*To-do item*: In the data below, find the line with "yellow circle: (283, 64) -> (164, 19), moved" and the line with "red rectangle: (362, 156)", then restate both and every line between them exactly, minus the pictures.
- - - -
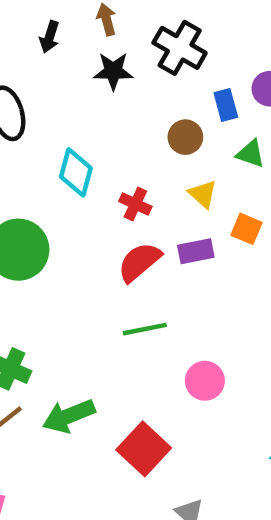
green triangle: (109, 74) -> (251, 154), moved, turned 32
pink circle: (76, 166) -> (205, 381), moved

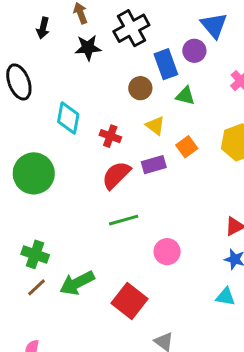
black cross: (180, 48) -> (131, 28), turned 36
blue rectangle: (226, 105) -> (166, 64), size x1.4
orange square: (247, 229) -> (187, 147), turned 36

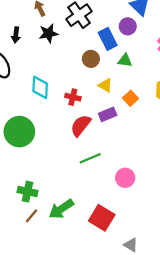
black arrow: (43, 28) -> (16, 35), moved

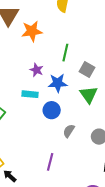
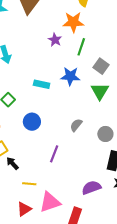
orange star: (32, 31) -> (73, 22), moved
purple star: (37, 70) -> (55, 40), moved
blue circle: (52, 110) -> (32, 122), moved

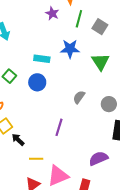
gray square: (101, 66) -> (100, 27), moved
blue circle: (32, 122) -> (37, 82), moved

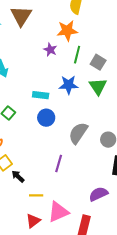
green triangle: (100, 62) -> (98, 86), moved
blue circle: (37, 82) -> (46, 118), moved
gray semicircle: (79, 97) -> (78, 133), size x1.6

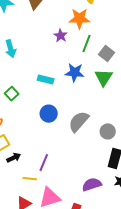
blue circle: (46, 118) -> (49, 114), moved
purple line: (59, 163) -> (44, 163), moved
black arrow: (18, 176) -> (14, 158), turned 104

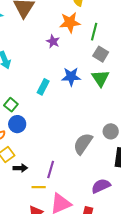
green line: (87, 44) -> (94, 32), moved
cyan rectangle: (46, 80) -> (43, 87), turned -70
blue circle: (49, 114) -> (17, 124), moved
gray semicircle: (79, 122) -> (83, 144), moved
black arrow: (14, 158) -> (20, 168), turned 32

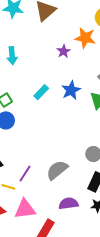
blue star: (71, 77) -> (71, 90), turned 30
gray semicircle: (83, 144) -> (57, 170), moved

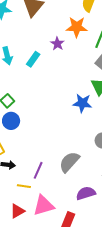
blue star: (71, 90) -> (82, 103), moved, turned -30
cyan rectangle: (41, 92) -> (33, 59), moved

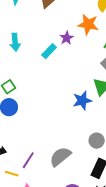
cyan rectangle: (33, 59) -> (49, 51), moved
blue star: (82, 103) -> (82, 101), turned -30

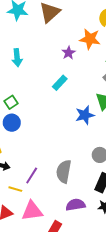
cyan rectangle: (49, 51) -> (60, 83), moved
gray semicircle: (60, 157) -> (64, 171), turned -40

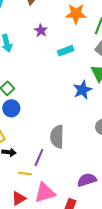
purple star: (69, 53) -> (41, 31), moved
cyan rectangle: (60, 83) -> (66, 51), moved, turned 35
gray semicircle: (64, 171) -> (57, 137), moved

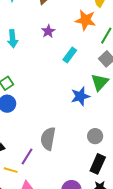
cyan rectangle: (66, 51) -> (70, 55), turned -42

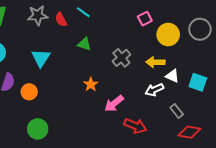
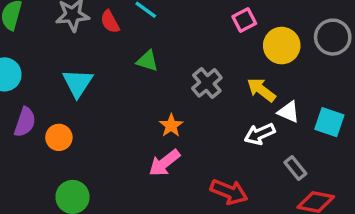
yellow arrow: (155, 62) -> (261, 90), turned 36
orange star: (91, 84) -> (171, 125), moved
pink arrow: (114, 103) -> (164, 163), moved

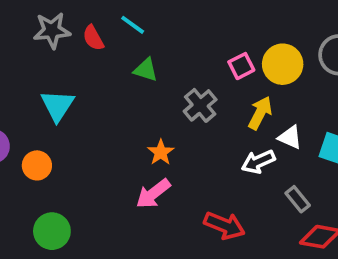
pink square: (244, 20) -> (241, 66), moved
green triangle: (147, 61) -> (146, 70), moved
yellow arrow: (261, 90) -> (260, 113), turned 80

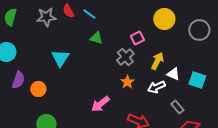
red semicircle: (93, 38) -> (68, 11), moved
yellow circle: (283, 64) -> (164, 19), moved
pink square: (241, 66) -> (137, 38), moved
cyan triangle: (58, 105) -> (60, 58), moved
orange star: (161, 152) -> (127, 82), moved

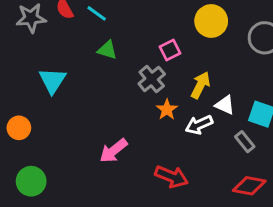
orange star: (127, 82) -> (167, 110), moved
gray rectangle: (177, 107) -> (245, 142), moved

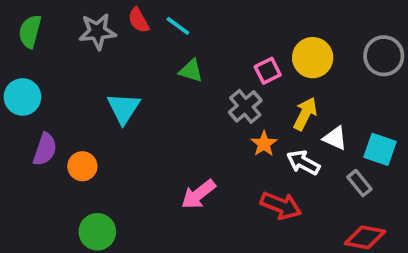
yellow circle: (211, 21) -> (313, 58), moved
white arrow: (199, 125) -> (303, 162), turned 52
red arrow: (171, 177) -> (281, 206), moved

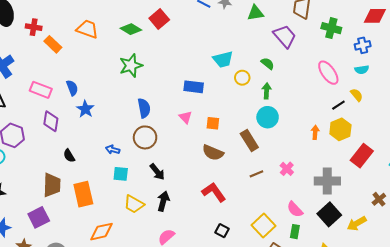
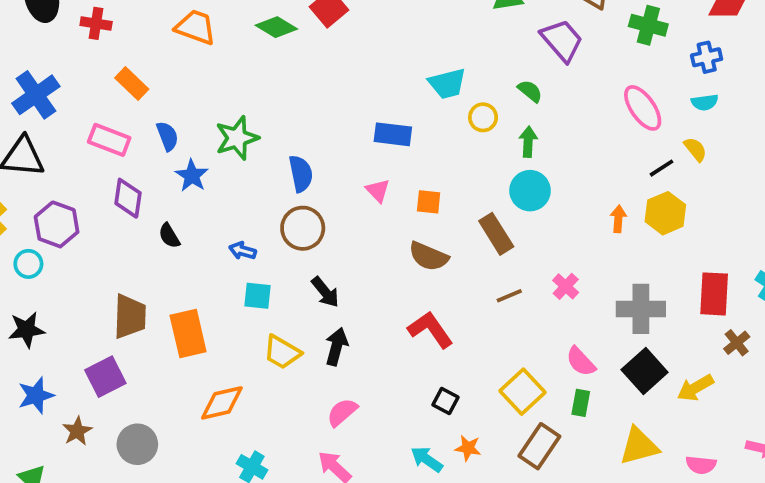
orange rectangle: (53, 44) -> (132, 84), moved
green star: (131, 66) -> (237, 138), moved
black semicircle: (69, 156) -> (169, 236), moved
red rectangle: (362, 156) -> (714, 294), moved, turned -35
- - - -
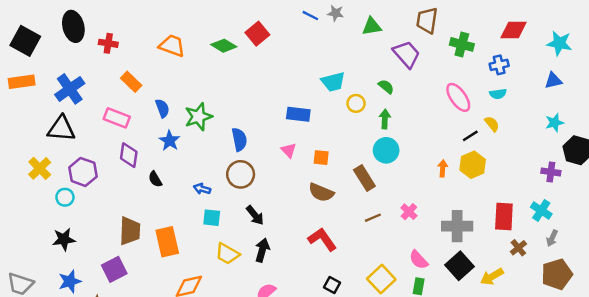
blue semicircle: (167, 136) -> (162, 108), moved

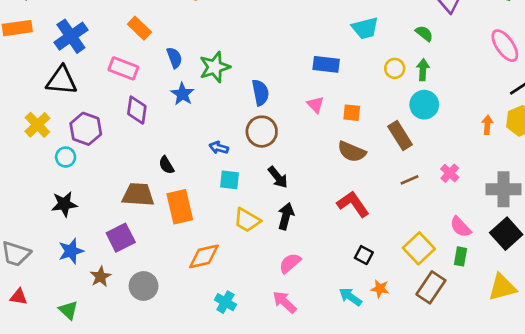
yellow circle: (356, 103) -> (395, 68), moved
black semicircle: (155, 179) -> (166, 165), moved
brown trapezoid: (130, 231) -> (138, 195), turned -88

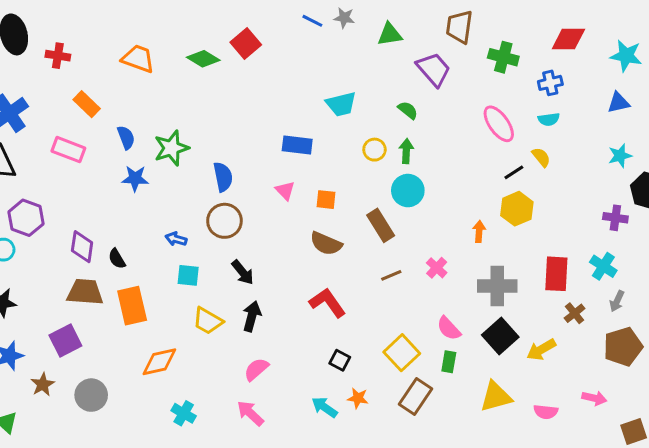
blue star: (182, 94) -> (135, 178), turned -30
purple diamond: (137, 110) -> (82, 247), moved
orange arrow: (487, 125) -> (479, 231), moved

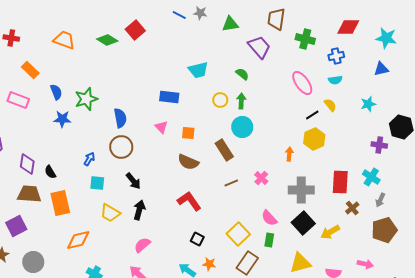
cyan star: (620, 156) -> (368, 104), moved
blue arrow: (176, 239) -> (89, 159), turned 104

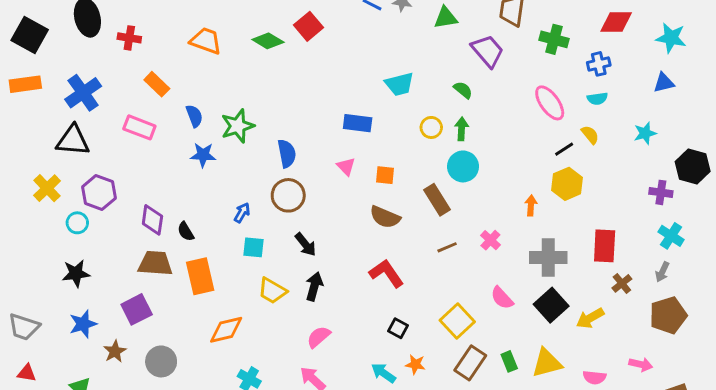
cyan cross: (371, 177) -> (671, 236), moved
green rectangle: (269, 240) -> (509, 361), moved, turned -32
- - - -
*Result for this task*:
yellow circle: (283, 64) -> (164, 19), moved
pink square: (241, 66) -> (137, 38), moved
cyan triangle: (58, 105) -> (60, 58), moved
orange star: (161, 152) -> (127, 82), moved

orange star: (127, 82) -> (167, 110), moved
gray rectangle: (177, 107) -> (245, 142), moved

yellow circle: (211, 21) -> (313, 58), moved
white arrow: (199, 125) -> (303, 162), turned 52
red arrow: (171, 177) -> (281, 206), moved

orange rectangle: (53, 44) -> (132, 84), moved
green star: (131, 66) -> (237, 138), moved
black semicircle: (69, 156) -> (169, 236), moved
red rectangle: (362, 156) -> (714, 294), moved, turned -35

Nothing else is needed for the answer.